## REQUIRED WORK
From the line below that contains "gray rectangle: (54, 174) -> (94, 283), moved" to the line that contains "red arrow: (96, 113) -> (103, 135), moved", repeat every line exactly, both ends included, and nothing else.

## RECORDS TO PROCESS
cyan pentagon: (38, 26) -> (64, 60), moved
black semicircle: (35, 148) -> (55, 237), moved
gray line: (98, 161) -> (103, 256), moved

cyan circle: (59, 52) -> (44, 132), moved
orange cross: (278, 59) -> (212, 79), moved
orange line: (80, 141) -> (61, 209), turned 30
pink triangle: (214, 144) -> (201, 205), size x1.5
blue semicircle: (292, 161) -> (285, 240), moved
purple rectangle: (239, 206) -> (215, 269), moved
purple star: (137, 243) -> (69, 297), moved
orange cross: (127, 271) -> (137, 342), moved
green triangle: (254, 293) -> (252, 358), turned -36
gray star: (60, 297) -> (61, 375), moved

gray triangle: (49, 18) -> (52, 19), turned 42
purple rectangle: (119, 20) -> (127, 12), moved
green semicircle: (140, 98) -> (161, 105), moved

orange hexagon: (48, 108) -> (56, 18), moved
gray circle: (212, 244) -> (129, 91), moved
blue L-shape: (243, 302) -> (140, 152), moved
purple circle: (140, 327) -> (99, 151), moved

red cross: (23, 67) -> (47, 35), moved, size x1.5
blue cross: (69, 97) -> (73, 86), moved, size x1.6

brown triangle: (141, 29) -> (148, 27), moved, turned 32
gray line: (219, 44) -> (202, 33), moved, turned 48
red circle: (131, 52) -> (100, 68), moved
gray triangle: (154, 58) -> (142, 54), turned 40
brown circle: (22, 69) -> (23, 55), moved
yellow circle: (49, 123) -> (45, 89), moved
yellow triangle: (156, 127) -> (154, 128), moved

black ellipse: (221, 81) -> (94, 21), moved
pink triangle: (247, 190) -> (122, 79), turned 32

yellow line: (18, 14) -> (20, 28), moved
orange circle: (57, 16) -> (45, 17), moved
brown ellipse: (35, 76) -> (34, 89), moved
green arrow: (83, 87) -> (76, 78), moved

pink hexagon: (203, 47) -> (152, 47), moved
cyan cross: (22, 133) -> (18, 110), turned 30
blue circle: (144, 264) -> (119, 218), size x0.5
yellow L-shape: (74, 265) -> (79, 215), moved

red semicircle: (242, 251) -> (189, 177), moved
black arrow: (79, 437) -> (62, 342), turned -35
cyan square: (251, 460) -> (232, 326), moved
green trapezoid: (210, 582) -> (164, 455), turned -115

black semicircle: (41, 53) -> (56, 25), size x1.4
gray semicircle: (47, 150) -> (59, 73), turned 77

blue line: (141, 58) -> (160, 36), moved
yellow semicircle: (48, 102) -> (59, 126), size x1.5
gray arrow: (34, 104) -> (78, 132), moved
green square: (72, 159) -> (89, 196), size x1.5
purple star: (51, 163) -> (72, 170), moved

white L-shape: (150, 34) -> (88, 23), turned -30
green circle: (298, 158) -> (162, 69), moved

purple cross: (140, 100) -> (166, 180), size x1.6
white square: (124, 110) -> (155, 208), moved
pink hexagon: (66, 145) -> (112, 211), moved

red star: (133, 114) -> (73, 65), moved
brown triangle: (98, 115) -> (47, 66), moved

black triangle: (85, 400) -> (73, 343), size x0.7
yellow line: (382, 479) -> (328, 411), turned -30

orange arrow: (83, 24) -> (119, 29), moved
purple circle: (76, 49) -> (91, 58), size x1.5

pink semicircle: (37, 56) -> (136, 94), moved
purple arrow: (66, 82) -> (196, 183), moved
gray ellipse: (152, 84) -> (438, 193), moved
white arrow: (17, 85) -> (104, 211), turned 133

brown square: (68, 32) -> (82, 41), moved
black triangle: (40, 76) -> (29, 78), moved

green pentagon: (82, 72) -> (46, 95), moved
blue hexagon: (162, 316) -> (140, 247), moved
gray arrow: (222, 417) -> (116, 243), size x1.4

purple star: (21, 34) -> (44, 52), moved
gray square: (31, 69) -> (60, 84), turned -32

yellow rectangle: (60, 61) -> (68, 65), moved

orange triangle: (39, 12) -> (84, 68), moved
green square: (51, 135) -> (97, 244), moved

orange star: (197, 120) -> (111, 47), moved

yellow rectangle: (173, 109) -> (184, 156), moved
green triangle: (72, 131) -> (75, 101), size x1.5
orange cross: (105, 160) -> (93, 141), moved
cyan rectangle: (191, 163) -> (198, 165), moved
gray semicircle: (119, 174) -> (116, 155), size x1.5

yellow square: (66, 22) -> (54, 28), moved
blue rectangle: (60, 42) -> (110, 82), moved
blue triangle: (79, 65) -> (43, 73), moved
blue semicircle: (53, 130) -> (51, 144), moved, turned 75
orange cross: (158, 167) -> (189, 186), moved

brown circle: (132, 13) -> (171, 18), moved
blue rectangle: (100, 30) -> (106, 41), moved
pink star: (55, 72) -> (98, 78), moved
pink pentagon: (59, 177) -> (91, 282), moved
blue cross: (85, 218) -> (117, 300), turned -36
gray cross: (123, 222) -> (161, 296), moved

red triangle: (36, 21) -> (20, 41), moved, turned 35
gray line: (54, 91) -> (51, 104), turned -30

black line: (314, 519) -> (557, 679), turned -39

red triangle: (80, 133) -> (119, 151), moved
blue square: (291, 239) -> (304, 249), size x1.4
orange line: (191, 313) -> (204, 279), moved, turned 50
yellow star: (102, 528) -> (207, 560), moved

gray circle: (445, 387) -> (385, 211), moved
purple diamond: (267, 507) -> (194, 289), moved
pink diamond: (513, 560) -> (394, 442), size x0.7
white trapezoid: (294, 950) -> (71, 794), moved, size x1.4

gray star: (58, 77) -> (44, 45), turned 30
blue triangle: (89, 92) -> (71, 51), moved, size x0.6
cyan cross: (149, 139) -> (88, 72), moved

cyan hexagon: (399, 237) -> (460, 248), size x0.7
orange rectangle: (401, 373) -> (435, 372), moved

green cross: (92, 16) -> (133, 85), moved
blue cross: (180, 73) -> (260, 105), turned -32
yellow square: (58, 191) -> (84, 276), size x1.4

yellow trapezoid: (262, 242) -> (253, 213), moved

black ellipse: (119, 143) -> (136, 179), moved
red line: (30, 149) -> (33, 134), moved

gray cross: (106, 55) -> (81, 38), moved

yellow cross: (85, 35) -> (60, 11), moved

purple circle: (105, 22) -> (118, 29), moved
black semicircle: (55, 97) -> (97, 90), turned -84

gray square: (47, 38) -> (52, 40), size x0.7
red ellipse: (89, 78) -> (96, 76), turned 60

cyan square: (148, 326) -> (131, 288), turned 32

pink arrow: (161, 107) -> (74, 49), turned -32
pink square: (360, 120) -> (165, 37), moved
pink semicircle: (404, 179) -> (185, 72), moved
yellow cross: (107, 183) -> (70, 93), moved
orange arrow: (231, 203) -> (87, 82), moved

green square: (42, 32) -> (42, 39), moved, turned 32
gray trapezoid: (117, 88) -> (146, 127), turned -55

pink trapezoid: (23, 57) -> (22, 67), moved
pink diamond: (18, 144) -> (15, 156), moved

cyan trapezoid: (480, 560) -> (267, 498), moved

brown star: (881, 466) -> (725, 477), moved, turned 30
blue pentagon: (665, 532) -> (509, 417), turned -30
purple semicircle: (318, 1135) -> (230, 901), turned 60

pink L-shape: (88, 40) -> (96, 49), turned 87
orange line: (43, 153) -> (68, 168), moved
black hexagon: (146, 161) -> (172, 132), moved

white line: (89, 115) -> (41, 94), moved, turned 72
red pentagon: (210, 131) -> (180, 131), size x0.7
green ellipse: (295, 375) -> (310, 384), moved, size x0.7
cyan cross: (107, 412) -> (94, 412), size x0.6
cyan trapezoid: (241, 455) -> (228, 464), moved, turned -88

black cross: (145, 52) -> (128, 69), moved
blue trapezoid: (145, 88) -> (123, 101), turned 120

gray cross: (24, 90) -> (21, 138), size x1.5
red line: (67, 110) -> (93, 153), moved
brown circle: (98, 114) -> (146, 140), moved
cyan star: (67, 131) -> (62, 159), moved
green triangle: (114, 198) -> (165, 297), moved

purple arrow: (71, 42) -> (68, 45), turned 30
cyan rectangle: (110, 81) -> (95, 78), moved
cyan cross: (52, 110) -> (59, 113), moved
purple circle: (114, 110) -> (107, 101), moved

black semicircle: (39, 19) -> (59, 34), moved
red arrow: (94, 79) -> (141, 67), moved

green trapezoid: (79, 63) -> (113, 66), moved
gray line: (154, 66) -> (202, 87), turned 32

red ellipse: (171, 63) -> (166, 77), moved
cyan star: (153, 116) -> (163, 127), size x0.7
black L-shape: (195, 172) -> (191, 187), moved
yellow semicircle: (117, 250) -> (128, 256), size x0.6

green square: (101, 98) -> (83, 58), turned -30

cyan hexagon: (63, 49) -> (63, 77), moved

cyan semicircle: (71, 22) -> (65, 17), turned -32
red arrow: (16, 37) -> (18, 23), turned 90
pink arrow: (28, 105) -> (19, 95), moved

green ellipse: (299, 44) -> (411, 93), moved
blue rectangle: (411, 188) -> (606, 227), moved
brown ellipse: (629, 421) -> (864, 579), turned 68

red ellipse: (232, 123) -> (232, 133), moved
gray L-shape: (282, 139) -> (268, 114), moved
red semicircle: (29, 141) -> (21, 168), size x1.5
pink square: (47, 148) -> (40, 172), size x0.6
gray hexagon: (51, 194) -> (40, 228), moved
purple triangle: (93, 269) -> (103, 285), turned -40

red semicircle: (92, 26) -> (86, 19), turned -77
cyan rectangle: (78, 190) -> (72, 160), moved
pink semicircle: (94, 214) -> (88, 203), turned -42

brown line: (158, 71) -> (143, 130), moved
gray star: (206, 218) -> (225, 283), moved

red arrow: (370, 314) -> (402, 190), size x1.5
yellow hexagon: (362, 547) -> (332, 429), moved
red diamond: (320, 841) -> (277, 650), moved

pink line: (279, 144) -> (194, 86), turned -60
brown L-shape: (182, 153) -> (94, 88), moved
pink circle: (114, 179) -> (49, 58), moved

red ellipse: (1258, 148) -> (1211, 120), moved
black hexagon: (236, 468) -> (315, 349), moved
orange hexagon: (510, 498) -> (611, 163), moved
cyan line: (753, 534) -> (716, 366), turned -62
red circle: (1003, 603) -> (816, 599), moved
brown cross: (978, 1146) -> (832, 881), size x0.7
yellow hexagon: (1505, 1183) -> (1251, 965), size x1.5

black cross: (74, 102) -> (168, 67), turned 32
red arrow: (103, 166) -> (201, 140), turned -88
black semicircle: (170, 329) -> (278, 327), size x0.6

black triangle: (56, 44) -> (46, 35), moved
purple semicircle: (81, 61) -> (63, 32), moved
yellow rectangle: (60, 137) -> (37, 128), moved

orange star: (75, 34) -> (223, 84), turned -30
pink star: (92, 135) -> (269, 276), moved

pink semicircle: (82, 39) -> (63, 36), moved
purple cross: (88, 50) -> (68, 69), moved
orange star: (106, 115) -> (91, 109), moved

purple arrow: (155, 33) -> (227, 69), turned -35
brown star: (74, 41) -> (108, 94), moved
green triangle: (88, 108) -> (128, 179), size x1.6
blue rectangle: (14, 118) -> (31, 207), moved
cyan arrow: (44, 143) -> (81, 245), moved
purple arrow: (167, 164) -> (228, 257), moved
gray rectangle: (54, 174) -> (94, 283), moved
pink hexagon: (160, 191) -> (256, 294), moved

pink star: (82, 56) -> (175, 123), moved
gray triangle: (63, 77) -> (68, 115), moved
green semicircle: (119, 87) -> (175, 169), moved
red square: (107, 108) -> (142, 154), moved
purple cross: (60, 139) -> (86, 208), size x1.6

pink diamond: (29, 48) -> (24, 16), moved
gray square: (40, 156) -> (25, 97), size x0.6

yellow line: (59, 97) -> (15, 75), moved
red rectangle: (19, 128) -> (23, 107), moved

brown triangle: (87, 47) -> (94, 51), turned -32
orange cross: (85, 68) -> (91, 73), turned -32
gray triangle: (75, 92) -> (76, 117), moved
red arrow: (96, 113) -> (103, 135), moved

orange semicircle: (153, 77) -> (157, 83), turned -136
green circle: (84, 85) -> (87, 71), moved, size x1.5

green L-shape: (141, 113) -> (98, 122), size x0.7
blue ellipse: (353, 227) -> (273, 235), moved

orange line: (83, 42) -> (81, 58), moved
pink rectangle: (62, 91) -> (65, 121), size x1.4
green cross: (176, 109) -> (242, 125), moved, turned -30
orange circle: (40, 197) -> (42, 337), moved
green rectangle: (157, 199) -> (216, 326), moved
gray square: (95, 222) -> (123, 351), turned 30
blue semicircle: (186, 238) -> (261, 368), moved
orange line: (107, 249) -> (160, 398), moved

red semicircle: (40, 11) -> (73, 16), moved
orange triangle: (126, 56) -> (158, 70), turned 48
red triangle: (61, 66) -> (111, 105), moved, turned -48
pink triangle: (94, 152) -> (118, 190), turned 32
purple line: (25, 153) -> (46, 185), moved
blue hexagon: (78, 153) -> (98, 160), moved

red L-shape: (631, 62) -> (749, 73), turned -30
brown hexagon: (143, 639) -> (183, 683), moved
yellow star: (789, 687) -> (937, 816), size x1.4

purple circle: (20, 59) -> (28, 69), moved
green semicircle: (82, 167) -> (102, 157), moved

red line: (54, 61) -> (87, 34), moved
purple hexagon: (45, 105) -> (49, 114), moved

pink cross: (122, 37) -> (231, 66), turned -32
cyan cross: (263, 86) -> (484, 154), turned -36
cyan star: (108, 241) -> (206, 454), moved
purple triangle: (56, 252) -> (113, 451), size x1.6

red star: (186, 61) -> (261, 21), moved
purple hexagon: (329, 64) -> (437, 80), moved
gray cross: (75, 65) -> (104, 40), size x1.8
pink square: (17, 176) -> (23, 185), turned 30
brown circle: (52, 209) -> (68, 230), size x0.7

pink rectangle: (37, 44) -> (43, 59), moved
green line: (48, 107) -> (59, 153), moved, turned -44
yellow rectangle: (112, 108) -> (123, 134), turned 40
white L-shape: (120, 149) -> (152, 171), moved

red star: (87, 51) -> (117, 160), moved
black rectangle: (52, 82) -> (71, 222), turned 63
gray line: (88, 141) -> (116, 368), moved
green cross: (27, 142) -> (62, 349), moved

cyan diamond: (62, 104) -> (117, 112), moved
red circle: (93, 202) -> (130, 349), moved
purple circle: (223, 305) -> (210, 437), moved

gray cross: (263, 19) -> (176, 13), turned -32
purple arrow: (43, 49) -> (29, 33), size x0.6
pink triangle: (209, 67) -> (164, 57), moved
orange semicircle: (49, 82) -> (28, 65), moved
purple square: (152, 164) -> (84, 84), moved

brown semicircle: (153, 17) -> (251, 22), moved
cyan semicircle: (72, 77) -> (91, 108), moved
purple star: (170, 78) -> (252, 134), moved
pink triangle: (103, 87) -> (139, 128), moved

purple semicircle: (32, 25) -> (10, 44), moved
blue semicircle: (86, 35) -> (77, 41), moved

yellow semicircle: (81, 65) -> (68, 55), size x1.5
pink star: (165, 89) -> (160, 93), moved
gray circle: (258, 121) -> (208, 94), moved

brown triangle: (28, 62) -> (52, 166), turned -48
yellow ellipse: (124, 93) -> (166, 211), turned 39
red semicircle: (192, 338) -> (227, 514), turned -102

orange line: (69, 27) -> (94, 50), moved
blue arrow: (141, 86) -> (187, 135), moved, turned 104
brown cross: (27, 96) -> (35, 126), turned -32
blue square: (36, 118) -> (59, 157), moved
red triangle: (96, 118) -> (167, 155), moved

## ANSWER AREA
gray rectangle: (54, 174) -> (94, 283), moved
pink hexagon: (160, 191) -> (256, 294), moved

pink star: (82, 56) -> (175, 123), moved
gray triangle: (63, 77) -> (68, 115), moved
green semicircle: (119, 87) -> (175, 169), moved
red square: (107, 108) -> (142, 154), moved
purple cross: (60, 139) -> (86, 208), size x1.6

pink diamond: (29, 48) -> (24, 16), moved
gray square: (40, 156) -> (25, 97), size x0.6

yellow line: (59, 97) -> (15, 75), moved
red rectangle: (19, 128) -> (23, 107), moved

brown triangle: (87, 47) -> (94, 51), turned -32
orange cross: (85, 68) -> (91, 73), turned -32
gray triangle: (75, 92) -> (76, 117), moved
red arrow: (96, 113) -> (103, 135), moved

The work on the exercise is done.